(Scene difference descriptions)
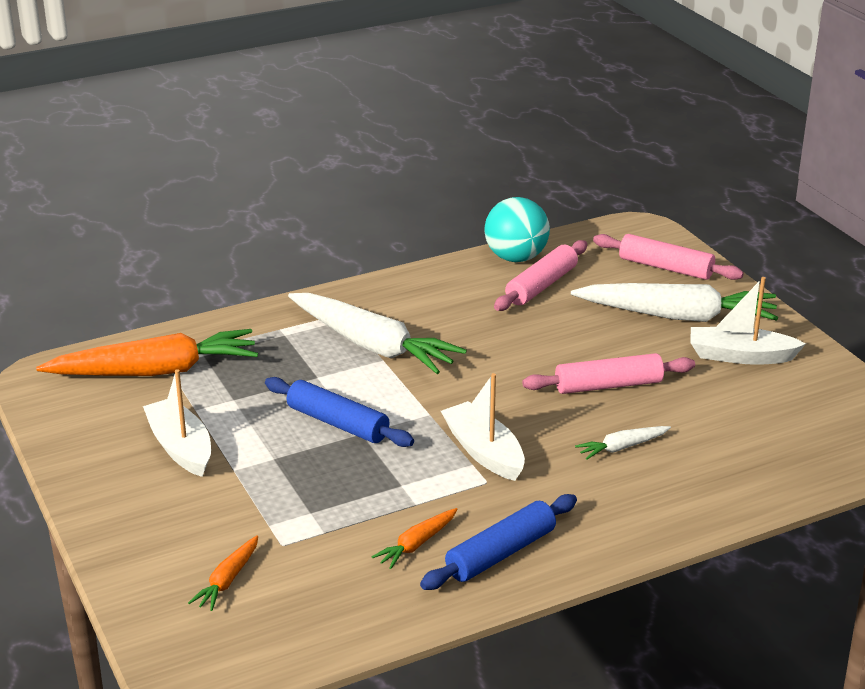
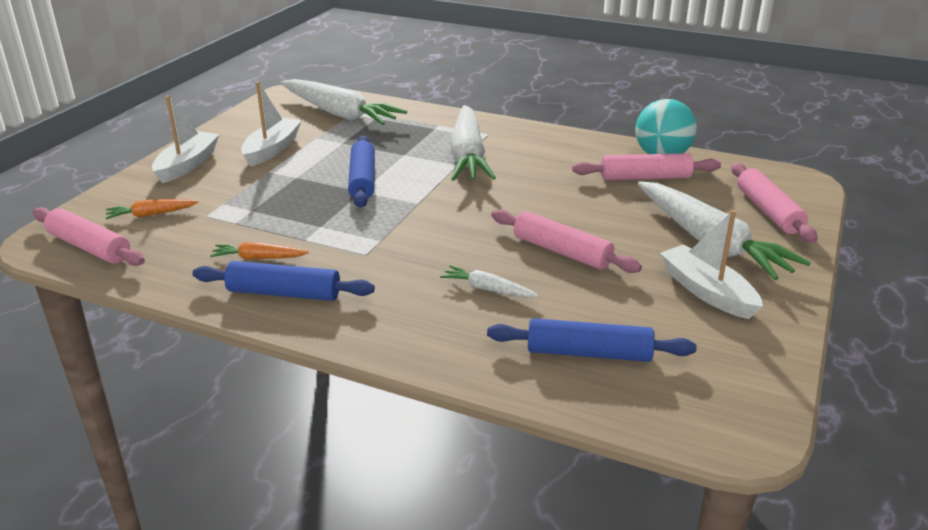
camera: 50 degrees right, 0 degrees up
(155, 371) = (339, 114): orange carrot -> white carrot
(249, 645) = (89, 247): none -> pink rolling pin
(484, 452) = (401, 238): white boat -> white boat (187, 165)
(759, 446) = (588, 353): none -> blue rolling pin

#### [TASK GOAL]
Tell how many lines of the data contain "none". Nothing but the number belongs in the reply.

#### [SOLUTION]
2